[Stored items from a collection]
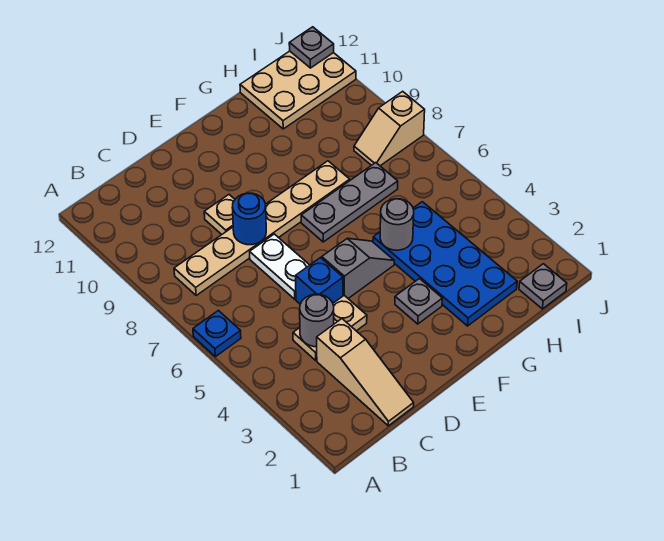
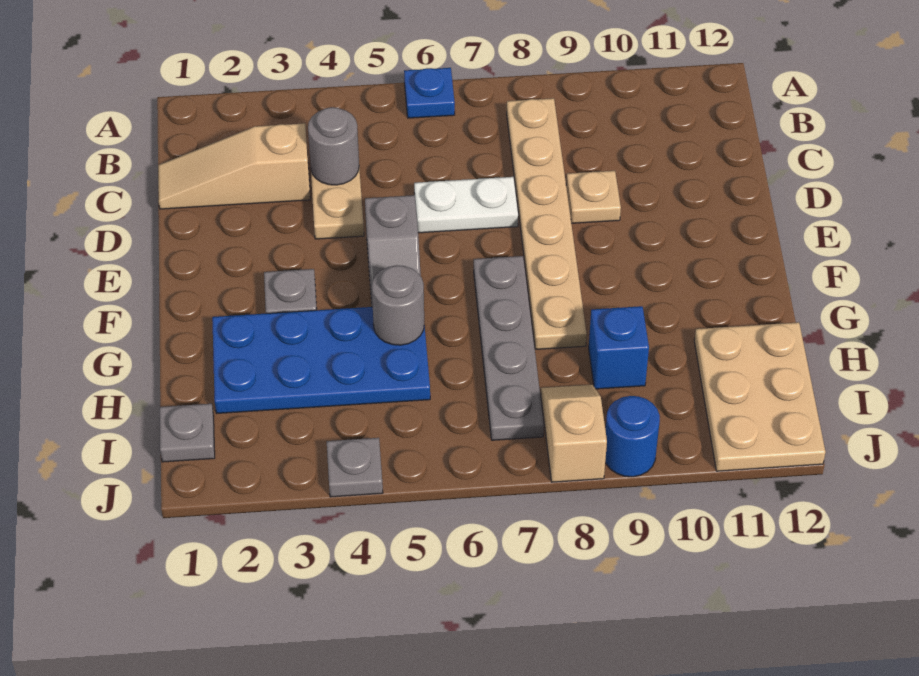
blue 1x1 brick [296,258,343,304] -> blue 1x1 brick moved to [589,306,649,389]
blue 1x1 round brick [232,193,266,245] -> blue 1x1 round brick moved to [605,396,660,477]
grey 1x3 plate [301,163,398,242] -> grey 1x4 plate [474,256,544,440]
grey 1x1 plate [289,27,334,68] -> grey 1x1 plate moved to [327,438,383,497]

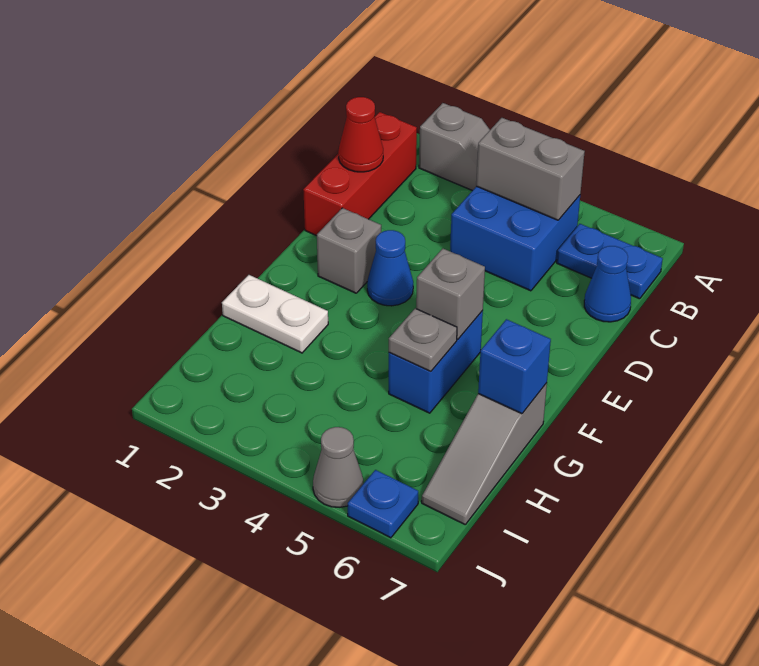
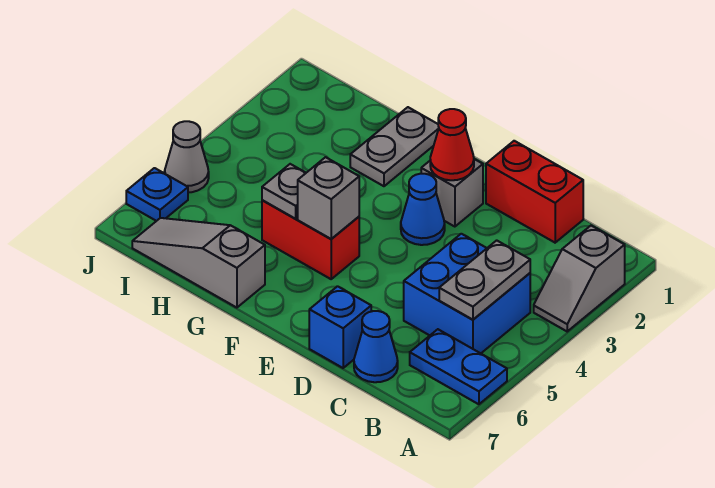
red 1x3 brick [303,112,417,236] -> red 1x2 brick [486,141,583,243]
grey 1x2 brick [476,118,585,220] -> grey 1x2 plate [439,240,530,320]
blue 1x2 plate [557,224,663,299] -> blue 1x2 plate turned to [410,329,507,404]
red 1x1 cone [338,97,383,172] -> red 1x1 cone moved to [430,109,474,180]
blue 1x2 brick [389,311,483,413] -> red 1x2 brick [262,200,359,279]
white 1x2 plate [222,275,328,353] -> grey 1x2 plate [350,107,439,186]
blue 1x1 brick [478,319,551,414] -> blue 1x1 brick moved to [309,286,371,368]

What you will do: Verbatim copy, images excluded: transcribe all the entries above.

Result for this task:
blue 1x1 brick [296,258,343,304] -> blue 1x1 brick moved to [589,306,649,389]
blue 1x1 round brick [232,193,266,245] -> blue 1x1 round brick moved to [605,396,660,477]
grey 1x3 plate [301,163,398,242] -> grey 1x4 plate [474,256,544,440]
grey 1x1 plate [289,27,334,68] -> grey 1x1 plate moved to [327,438,383,497]

red 1x3 brick [303,112,417,236] -> red 1x2 brick [486,141,583,243]
grey 1x2 brick [476,118,585,220] -> grey 1x2 plate [439,240,530,320]
blue 1x2 plate [557,224,663,299] -> blue 1x2 plate turned to [410,329,507,404]
red 1x1 cone [338,97,383,172] -> red 1x1 cone moved to [430,109,474,180]
blue 1x2 brick [389,311,483,413] -> red 1x2 brick [262,200,359,279]
white 1x2 plate [222,275,328,353] -> grey 1x2 plate [350,107,439,186]
blue 1x1 brick [478,319,551,414] -> blue 1x1 brick moved to [309,286,371,368]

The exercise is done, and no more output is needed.